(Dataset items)
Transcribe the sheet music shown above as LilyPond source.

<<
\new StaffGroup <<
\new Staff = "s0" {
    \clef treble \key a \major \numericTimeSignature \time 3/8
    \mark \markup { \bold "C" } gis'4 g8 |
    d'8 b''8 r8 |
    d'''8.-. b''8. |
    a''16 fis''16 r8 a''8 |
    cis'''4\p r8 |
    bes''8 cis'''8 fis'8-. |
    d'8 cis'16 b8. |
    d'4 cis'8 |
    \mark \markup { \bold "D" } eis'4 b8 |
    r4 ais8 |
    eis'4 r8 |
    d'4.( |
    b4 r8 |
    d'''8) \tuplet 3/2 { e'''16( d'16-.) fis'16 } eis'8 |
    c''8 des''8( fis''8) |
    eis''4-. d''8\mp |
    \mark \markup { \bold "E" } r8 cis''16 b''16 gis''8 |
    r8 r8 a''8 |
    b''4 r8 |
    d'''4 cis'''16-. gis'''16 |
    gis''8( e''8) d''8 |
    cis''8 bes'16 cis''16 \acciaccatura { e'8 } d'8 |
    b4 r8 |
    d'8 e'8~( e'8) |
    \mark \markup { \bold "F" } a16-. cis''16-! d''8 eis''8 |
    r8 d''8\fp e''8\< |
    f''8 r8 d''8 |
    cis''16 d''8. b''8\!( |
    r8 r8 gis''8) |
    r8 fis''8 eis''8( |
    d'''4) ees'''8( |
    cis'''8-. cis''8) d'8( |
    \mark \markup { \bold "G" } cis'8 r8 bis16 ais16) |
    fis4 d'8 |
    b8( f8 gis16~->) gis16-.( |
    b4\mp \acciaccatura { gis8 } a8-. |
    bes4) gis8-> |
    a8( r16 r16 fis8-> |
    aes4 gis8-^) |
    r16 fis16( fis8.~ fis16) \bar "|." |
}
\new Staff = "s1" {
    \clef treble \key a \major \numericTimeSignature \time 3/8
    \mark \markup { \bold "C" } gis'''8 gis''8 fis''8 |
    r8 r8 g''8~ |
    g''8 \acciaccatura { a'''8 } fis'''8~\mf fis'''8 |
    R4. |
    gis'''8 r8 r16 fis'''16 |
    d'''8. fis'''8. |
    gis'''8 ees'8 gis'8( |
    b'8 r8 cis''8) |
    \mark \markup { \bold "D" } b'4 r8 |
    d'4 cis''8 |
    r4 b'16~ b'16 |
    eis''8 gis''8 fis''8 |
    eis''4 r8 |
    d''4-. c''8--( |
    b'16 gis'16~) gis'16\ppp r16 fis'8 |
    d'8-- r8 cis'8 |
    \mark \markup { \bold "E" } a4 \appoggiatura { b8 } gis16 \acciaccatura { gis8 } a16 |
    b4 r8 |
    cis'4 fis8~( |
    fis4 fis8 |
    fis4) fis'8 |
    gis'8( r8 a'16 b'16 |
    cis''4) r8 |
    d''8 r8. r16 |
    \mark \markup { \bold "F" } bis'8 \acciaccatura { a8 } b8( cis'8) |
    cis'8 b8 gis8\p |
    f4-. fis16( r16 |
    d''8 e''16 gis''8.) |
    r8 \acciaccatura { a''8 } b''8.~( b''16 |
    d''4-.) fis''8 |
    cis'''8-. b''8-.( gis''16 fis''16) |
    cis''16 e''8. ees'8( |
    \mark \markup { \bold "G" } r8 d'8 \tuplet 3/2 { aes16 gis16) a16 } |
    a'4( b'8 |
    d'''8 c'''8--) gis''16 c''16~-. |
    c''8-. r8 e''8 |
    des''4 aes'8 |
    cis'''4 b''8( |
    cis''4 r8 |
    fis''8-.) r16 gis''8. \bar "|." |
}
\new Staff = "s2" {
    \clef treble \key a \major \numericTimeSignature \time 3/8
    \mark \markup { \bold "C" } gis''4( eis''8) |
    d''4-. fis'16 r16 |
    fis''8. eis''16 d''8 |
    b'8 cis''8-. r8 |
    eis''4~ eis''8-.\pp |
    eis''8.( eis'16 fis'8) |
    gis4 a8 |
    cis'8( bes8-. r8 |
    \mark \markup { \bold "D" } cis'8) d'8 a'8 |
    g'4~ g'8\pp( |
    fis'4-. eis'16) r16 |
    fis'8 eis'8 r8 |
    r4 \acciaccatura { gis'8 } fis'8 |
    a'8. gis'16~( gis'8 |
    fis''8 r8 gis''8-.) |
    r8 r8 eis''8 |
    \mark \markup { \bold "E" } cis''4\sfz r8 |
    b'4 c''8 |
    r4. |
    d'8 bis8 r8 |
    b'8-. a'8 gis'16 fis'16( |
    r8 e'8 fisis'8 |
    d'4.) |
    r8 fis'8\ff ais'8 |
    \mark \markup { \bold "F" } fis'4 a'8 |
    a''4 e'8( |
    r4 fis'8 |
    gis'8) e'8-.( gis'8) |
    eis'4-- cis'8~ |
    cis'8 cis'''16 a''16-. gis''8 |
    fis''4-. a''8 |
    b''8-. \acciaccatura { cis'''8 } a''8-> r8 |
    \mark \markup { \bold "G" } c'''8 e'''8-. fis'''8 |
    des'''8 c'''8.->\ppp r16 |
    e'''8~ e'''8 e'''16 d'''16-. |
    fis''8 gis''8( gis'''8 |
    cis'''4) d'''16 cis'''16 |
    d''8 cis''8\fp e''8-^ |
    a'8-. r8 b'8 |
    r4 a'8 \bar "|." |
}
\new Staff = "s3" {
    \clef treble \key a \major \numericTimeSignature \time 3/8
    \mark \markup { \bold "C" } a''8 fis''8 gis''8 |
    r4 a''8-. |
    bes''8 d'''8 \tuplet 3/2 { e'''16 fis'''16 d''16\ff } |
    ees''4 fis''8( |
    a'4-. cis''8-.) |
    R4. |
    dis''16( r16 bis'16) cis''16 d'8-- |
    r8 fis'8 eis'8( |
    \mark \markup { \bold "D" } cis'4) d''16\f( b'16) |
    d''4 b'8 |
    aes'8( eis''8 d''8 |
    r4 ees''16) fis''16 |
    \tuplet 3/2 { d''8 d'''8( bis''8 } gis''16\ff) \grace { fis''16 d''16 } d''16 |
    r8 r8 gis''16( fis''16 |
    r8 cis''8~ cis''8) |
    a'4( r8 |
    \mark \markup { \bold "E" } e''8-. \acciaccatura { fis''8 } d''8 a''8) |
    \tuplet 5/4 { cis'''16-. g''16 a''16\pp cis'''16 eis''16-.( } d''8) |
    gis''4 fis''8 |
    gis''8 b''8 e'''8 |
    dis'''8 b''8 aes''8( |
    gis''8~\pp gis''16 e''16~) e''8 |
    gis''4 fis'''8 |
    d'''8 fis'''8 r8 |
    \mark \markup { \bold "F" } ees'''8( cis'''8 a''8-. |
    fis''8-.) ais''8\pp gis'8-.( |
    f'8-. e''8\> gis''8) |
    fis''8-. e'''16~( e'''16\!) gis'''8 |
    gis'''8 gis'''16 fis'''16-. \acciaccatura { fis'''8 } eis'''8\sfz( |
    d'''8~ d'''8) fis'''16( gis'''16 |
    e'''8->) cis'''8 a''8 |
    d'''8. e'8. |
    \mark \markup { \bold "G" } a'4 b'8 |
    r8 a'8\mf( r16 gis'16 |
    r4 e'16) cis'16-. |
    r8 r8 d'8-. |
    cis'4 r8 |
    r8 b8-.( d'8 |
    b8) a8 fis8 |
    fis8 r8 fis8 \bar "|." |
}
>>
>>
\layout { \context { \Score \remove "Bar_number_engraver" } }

_TASK TO COMPLETE_
Count the lines in the listing above that contain the string "tuplet", treating uppercase and lowercase as different. Reply with the number alone.

_EXERCISE OUTPUT_
5